[To do]: Collect every line below that contains the word "camera".

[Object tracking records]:
----------------

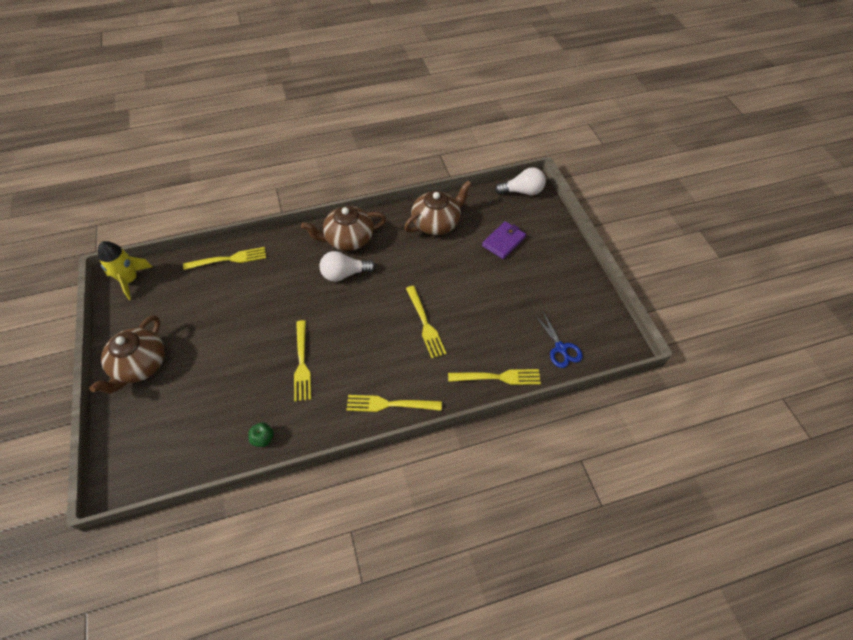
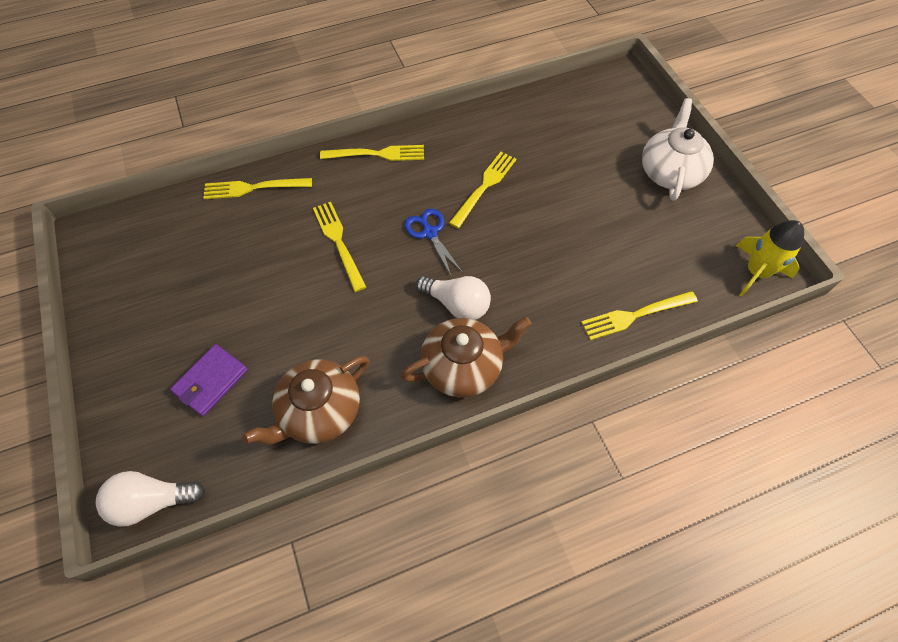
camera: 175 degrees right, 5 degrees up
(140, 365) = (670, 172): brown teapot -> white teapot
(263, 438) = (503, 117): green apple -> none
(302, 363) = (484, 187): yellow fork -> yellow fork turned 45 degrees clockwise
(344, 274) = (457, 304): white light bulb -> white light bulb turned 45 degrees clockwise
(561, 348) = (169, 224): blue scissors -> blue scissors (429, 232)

----------------

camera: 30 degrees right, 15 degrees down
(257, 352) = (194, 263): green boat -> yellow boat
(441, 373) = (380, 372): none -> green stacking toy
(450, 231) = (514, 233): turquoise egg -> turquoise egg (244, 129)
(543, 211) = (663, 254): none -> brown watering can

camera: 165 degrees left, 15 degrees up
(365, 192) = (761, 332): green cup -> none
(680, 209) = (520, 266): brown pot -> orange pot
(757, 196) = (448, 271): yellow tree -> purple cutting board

----------------

[Answer box]:
camera: 175 degrees right, 5 degrees up
camera: 30 degrees right, 15 degrees down
camera: 165 degrees left, 15 degrees up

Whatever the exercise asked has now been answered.